**YOUR OBJECTIVE:** Output only the lines that run from the line holding "SD1 pin MISO: D2 -> D0" to the end of the data below, including both ends, without any pictures.

**INFORMATION PROVIDED:**
* * * * *

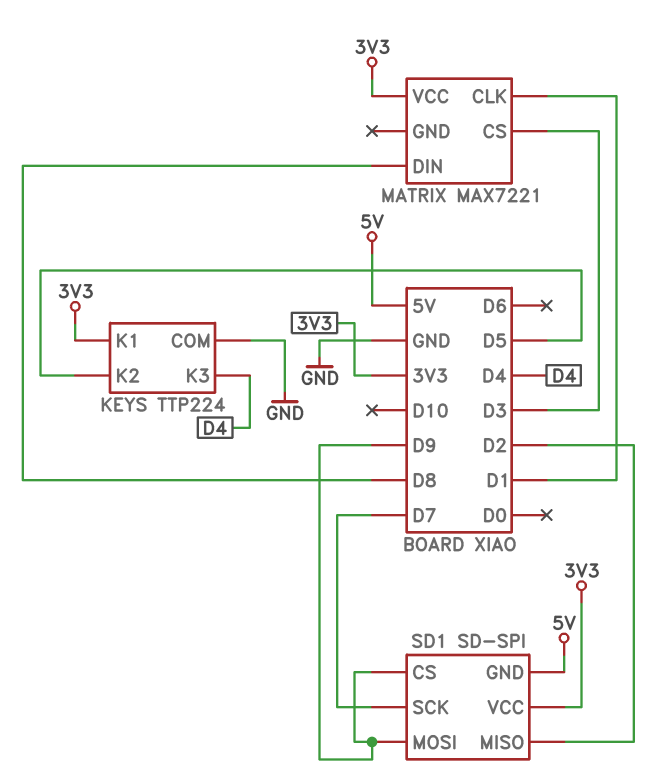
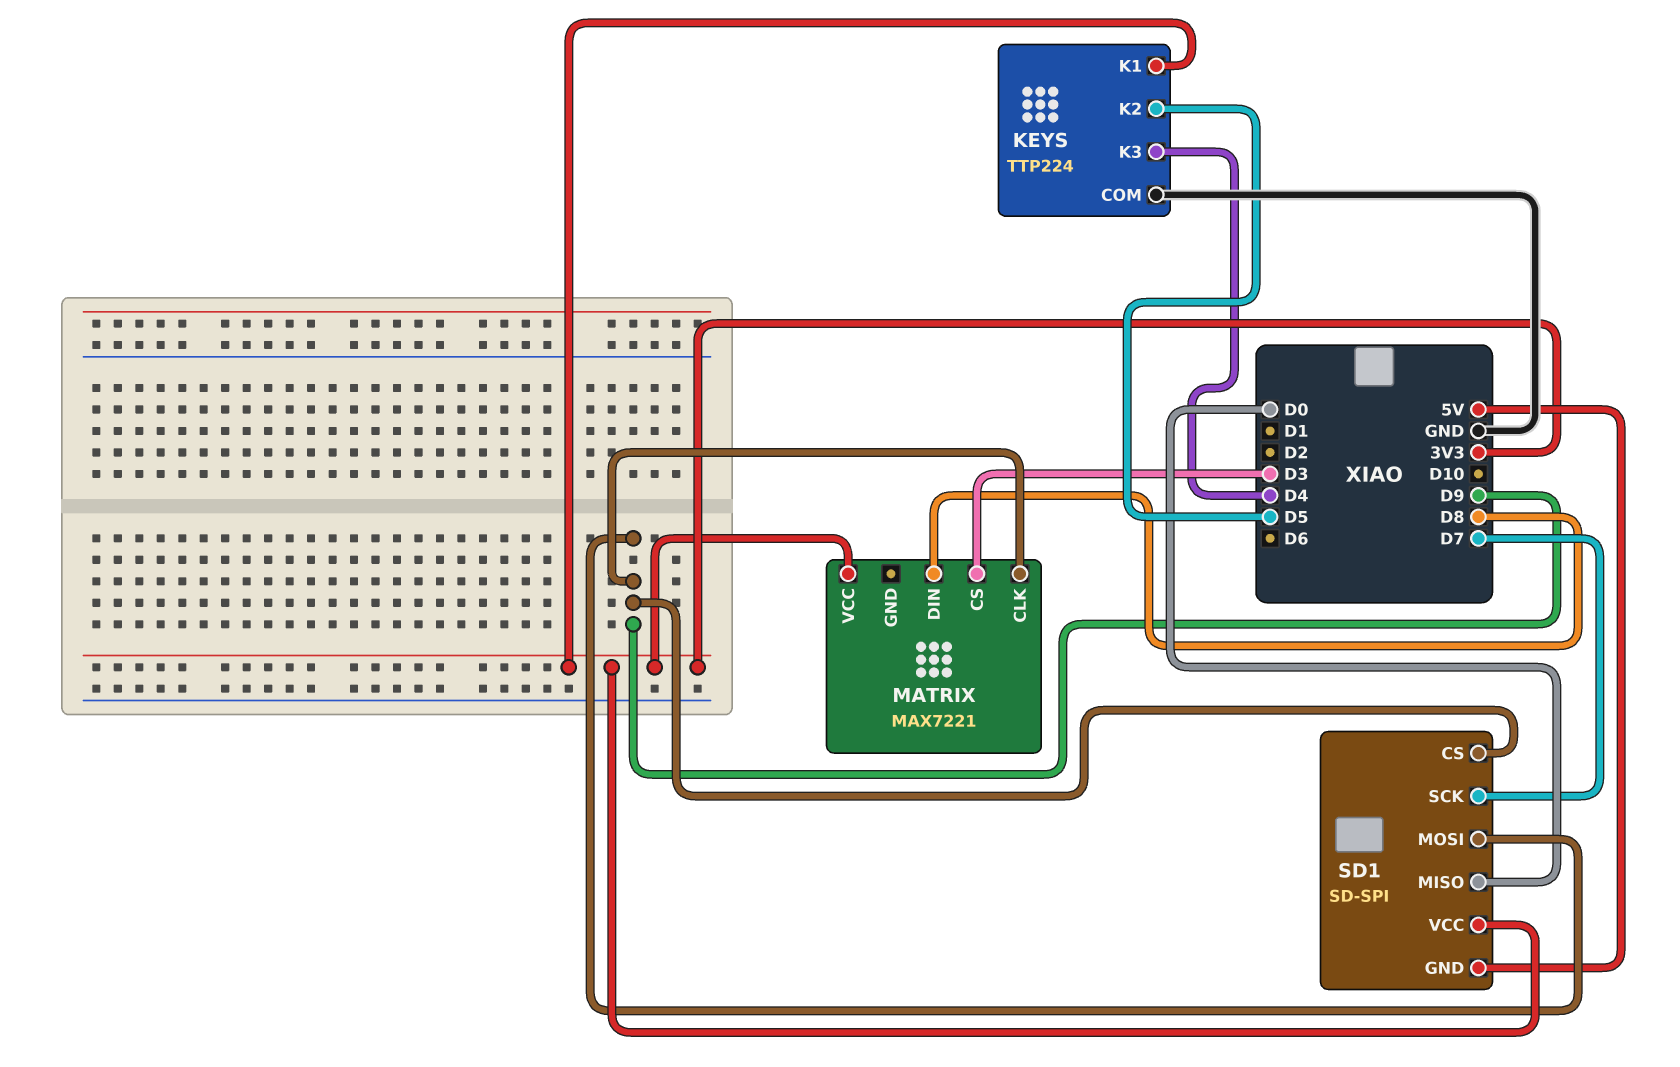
MATRIX pin CLK: D1 -> D9
SD1 pin MISO: D2 -> D0

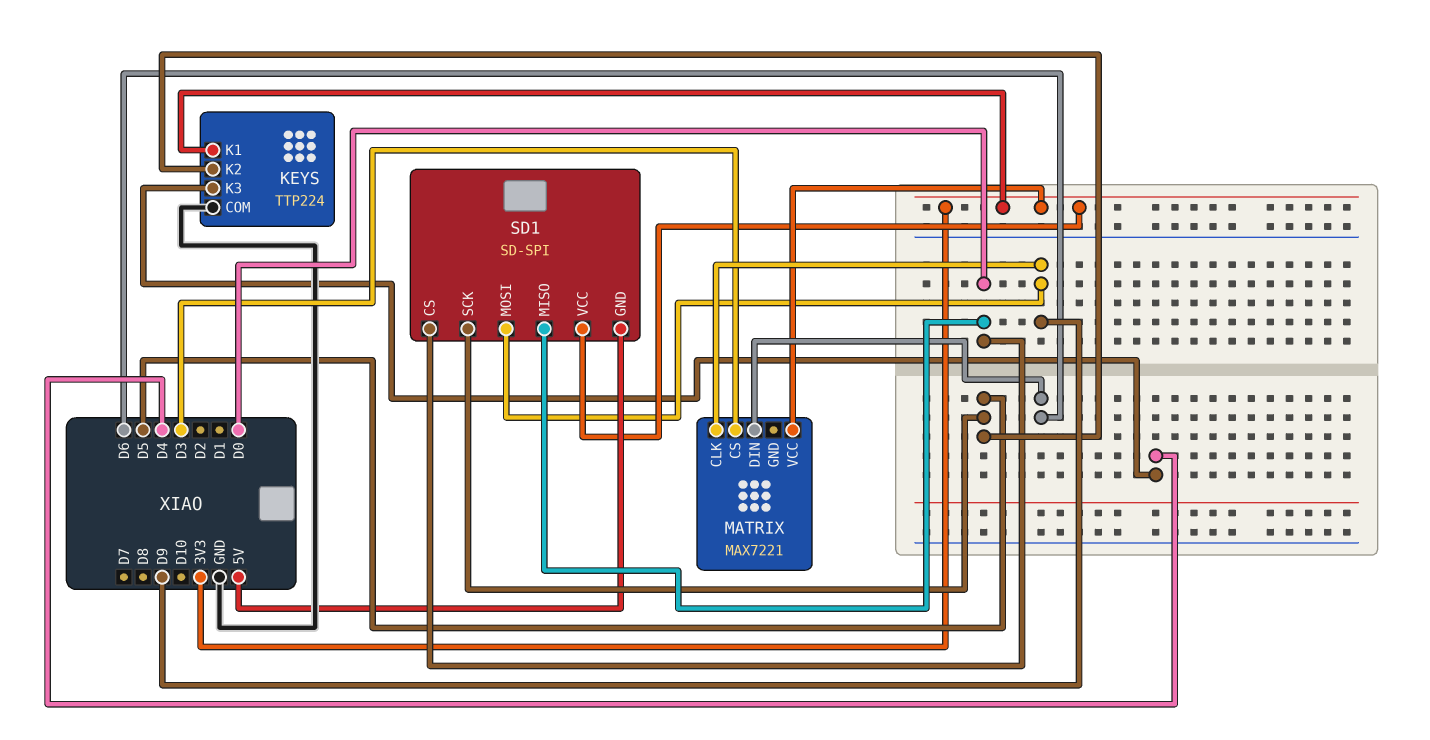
MATRIX pin DIN: D8 -> D6
SD1 pin CS: D9 -> D0
SD1 pin SCK: D7 -> D5

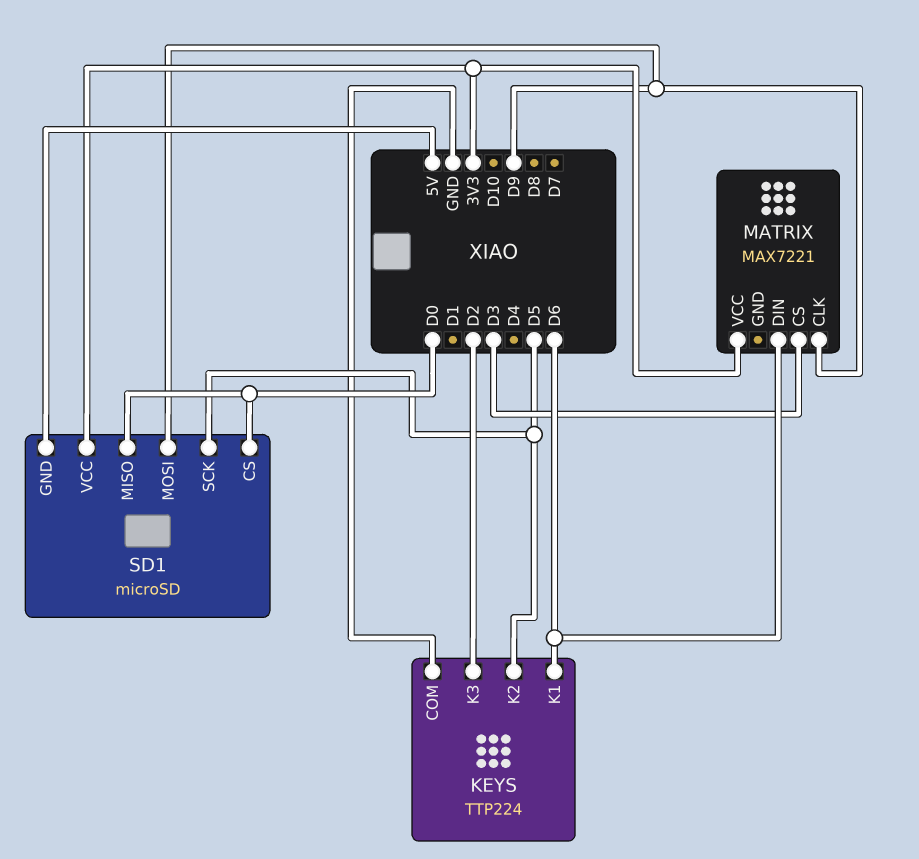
KEYS pin K1: 3V3 -> D6
KEYS pin K3: D4 -> D2
SD1: SD-SPI -> microSD

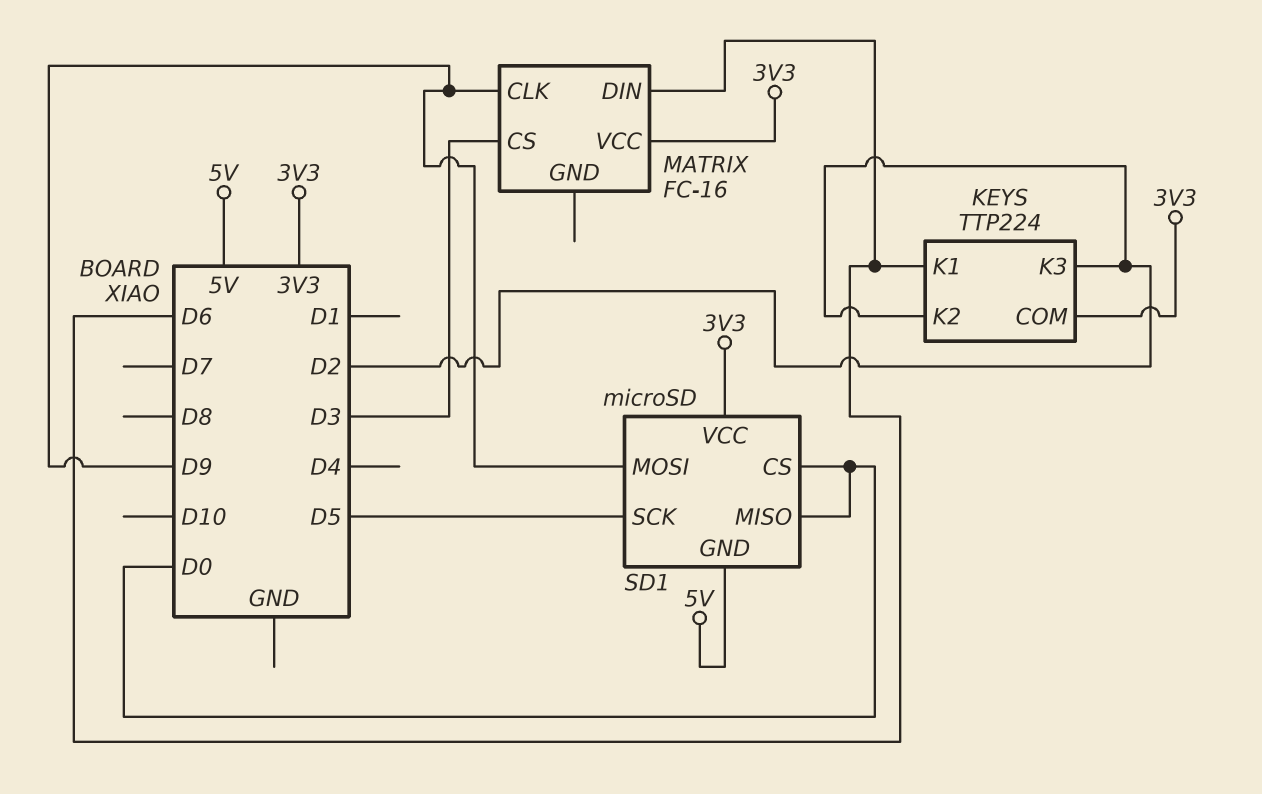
KEYS pin COM: GND -> 3V3
KEYS pin K2: D5 -> D2
MATRIX: MAX7221 -> FC-16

* * * * *

**RESPONSE TO THE TASK:**
SD1 pin MISO: D2 -> D0

MATRIX pin DIN: D8 -> D6
SD1 pin CS: D9 -> D0
SD1 pin SCK: D7 -> D5

KEYS pin K1: 3V3 -> D6
KEYS pin K3: D4 -> D2
SD1: SD-SPI -> microSD

KEYS pin COM: GND -> 3V3
KEYS pin K2: D5 -> D2
MATRIX: MAX7221 -> FC-16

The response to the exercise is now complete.